Using the records below, give the number of lines where the word "right" appears, with no further output.
Top of Available records
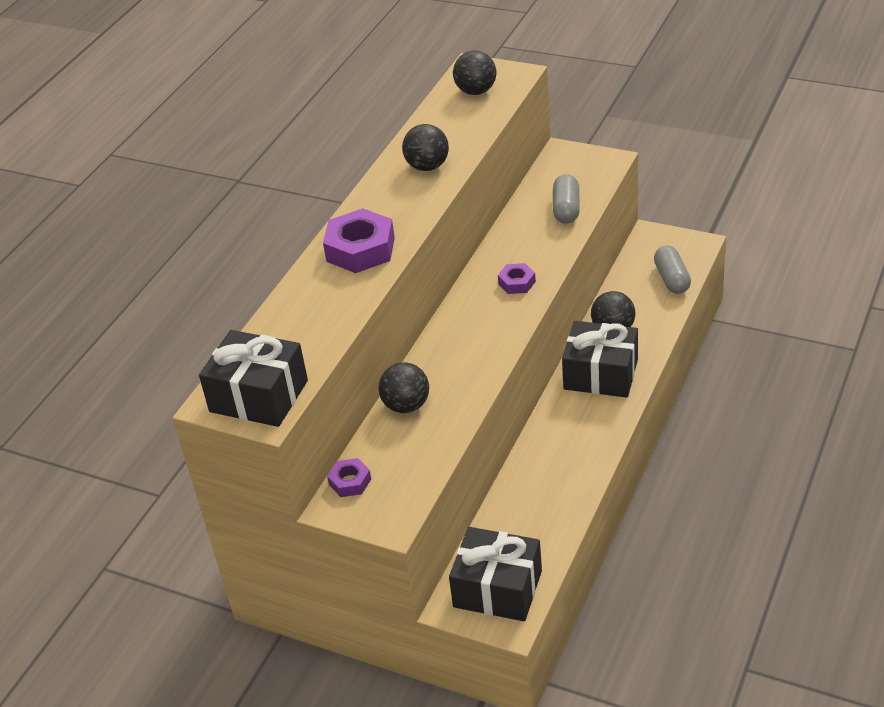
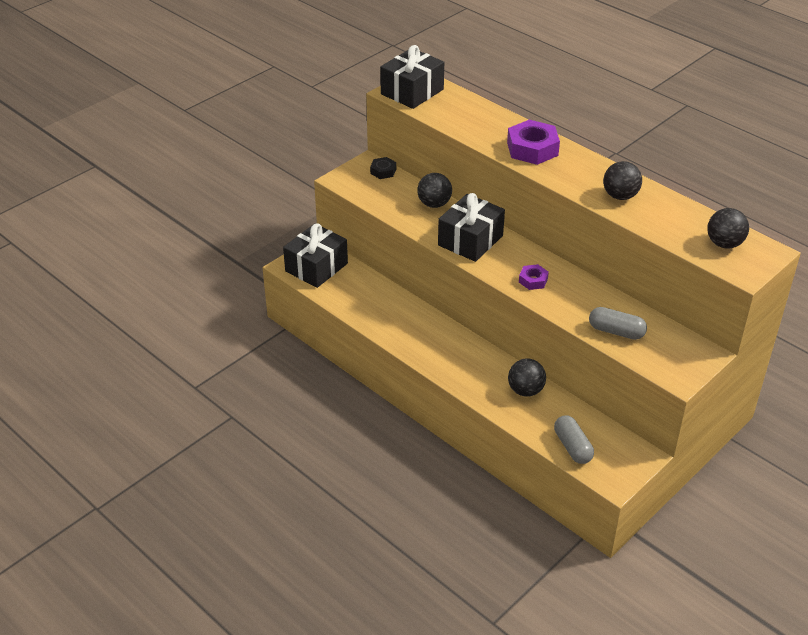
camera: 105 degrees right, 0 degrees up
(350, 482) = (383, 171): purple nut -> black nut
(601, 374) = (478, 367): black gift -> black gift (470, 240)
(672, 279) = (572, 447): grey capsule -> grey capsule turned 60 degrees clockwise

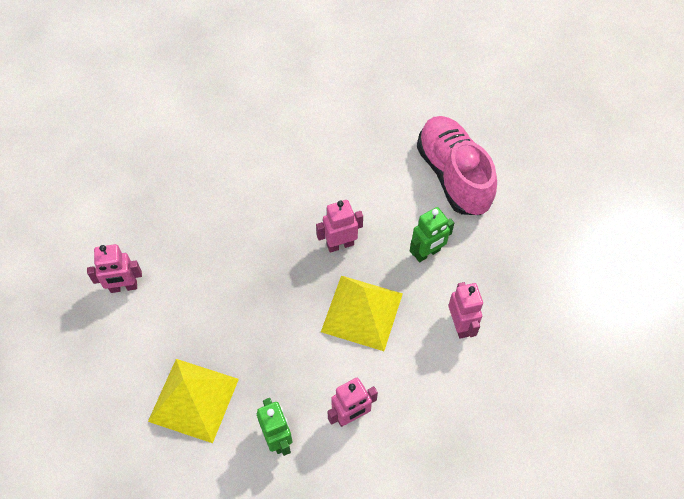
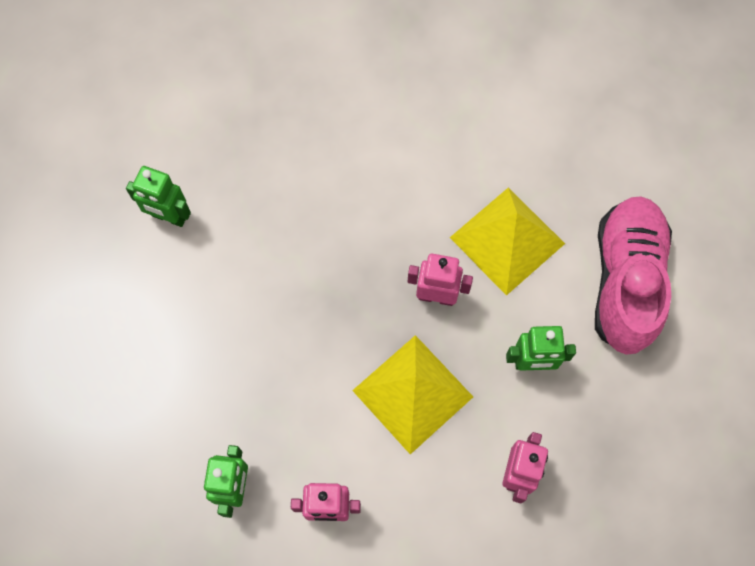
camera: 30 degrees right, 10 degrees up
(123, 287) = (169, 217): pink robot -> green robot
(193, 399) = (171, 390): yellow pyramid -> yellow pyramid (507, 240)

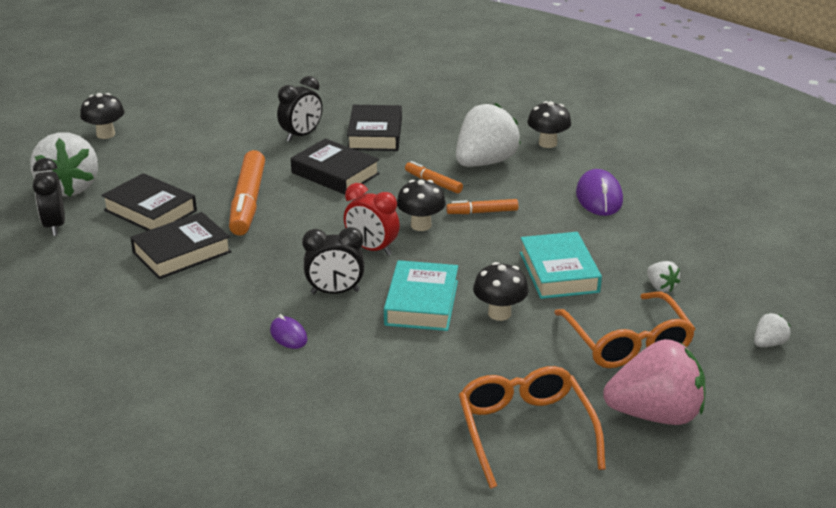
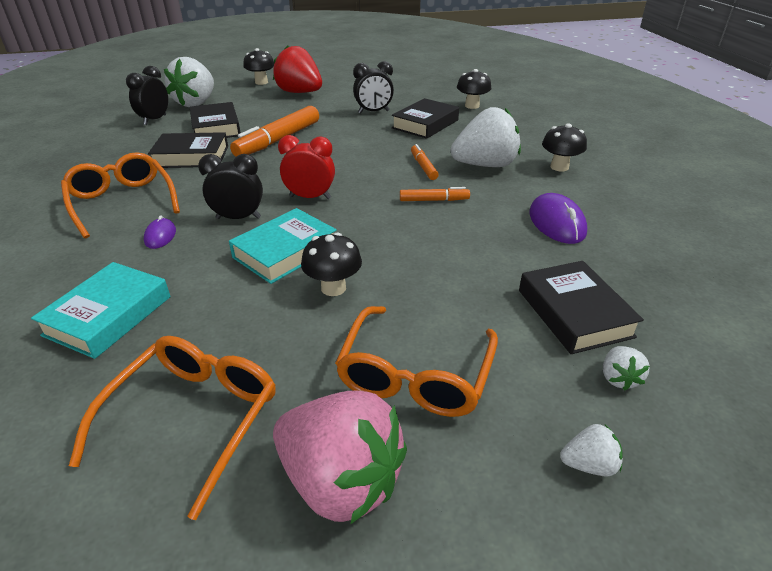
camera: 35 degrees right, 5 degrees up
(179, 135) = (300, 93): none -> red strawberry
(191, 322) = (122, 202): none -> orange glasses
(335, 173) = (361, 140): black book -> black book (574, 313)
(335, 292) = (238, 218): black clock -> black clock turned 150 degrees clockwise
(372, 249) = (310, 197): red clock -> red clock turned 120 degrees clockwise
(421, 225) = (370, 193): black mushroom -> black mushroom (472, 106)
(482, 212) = (433, 200): orange marker -> orange marker turned 150 degrees clockwise
(559, 272) = (435, 274): turquoise book -> turquoise book (108, 316)
(599, 197) = (557, 223): purple mouse -> purple mouse turned 45 degrees counterclockwise
(660, 287) = (523, 331): white strawberry -> white strawberry (618, 378)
Bottom of Available records
— Task response —
3